:: Exercise ::
Return every line from the one with "IC1: buffer (in" through the one with "C3: 2.2uF (G6, T5) -> none", inclusive, exactly as it appears below.
------------------------------------
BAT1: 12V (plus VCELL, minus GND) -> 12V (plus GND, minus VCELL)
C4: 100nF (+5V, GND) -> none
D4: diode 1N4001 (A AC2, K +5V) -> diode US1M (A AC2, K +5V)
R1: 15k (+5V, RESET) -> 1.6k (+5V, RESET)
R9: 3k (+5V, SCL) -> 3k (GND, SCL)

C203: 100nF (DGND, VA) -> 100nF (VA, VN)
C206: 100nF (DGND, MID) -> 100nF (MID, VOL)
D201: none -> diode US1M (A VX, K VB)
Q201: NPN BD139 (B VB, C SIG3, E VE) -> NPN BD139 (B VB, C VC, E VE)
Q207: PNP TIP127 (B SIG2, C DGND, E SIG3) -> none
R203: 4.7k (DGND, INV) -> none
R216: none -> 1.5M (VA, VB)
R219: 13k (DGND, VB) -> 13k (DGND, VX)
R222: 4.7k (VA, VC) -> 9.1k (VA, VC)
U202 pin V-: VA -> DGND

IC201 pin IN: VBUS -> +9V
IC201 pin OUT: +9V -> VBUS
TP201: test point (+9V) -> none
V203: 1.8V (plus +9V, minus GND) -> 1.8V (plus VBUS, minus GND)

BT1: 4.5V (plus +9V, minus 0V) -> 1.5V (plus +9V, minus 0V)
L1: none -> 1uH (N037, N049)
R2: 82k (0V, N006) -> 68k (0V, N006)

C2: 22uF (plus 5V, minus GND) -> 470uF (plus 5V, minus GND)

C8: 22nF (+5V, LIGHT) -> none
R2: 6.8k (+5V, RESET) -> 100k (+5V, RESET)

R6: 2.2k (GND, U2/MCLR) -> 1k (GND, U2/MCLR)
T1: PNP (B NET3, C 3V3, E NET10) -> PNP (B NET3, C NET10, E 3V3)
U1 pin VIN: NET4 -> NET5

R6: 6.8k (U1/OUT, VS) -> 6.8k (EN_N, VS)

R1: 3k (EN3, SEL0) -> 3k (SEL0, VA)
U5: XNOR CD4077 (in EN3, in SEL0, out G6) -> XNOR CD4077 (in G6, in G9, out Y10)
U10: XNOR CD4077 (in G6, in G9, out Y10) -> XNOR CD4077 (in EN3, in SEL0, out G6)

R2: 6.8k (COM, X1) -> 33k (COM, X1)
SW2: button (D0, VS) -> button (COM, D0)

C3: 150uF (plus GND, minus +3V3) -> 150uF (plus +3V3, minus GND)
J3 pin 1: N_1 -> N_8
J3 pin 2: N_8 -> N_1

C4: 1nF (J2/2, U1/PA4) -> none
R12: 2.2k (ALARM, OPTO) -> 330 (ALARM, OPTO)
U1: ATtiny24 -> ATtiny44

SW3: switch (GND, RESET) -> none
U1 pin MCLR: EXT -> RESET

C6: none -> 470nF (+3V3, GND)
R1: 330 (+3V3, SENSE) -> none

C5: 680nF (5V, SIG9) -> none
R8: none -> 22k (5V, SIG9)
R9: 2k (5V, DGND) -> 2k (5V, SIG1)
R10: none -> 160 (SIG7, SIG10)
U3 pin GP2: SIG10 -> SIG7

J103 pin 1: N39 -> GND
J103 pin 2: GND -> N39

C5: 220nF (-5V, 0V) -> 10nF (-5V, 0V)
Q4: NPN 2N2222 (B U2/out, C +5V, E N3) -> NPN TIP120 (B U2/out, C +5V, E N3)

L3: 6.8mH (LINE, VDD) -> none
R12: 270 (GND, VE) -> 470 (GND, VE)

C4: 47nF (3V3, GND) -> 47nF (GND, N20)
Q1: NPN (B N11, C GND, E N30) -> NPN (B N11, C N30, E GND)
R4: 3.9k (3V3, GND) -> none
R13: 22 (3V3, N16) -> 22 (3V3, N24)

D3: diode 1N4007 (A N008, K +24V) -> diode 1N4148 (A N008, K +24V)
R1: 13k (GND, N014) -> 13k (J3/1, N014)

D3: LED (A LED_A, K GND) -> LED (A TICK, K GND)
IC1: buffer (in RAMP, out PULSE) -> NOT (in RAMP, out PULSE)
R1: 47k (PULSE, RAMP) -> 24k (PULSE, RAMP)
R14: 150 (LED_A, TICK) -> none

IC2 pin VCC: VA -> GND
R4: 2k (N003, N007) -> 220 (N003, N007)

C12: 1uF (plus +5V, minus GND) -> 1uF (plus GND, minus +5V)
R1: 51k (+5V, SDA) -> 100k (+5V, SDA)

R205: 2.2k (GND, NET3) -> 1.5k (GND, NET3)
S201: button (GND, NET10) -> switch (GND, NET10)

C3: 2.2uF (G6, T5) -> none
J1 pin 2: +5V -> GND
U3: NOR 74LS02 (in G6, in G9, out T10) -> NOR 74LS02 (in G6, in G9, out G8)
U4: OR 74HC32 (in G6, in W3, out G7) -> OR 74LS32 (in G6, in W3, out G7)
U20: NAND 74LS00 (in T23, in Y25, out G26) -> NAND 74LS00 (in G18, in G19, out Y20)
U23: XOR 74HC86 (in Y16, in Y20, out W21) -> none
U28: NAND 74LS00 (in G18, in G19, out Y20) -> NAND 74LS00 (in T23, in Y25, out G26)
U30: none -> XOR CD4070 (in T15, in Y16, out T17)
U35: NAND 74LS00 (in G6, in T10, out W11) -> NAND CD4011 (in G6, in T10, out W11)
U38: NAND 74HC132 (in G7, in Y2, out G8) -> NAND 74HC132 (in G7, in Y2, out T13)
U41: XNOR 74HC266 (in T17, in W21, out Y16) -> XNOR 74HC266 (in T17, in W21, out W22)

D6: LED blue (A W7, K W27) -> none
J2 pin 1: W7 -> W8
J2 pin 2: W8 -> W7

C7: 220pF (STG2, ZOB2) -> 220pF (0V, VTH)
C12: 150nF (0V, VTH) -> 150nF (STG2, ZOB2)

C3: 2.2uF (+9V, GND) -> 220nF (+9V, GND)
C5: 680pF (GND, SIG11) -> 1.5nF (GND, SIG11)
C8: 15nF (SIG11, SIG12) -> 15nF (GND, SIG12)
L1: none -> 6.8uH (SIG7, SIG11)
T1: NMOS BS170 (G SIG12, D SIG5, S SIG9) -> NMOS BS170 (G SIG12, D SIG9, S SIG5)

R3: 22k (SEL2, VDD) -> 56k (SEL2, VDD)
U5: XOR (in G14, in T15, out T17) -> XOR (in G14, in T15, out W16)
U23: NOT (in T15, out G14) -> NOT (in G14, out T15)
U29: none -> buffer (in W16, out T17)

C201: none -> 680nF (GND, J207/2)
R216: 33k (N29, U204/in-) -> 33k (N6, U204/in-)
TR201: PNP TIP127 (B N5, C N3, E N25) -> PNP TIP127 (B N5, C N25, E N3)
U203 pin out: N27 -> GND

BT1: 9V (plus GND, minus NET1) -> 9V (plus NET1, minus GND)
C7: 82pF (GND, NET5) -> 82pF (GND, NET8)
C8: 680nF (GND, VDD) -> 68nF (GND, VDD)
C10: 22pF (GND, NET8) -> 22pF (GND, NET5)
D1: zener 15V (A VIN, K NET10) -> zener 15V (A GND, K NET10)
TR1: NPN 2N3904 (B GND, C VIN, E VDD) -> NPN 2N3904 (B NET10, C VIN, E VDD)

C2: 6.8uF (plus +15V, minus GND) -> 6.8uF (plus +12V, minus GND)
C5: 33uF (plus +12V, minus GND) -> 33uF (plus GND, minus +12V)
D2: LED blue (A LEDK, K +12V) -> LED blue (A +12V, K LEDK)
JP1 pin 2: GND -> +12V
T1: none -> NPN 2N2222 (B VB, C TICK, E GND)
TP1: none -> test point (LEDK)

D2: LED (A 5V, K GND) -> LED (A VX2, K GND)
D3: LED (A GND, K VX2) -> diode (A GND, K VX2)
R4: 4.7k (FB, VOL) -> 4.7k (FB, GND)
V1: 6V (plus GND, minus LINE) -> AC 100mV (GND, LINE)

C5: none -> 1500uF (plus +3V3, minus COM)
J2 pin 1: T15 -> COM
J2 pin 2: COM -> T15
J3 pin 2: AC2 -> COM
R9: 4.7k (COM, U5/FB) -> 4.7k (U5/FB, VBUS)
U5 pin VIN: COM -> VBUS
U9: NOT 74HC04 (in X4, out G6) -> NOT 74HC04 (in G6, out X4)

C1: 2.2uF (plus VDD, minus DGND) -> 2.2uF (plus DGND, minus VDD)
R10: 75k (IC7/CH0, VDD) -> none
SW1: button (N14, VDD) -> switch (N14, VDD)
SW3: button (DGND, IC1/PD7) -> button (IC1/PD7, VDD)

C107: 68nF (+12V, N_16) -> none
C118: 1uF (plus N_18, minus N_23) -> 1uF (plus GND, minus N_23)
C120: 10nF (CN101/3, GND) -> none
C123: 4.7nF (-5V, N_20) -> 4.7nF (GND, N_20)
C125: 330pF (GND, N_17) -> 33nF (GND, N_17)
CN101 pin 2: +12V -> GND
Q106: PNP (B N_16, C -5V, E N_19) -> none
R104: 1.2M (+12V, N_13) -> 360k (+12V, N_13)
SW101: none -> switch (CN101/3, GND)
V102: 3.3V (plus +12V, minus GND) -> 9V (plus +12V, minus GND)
------------------------------------
:: Solution below ::
IC1: buffer (in RAMP, out PULSE) -> NOT (in RAMP, out PULSE)
R1: 47k (PULSE, RAMP) -> 24k (PULSE, RAMP)
R14: 150 (LED_A, TICK) -> none

IC2 pin VCC: VA -> GND
R4: 2k (N003, N007) -> 220 (N003, N007)

C12: 1uF (plus +5V, minus GND) -> 1uF (plus GND, minus +5V)
R1: 51k (+5V, SDA) -> 100k (+5V, SDA)

R205: 2.2k (GND, NET3) -> 1.5k (GND, NET3)
S201: button (GND, NET10) -> switch (GND, NET10)

C3: 2.2uF (G6, T5) -> none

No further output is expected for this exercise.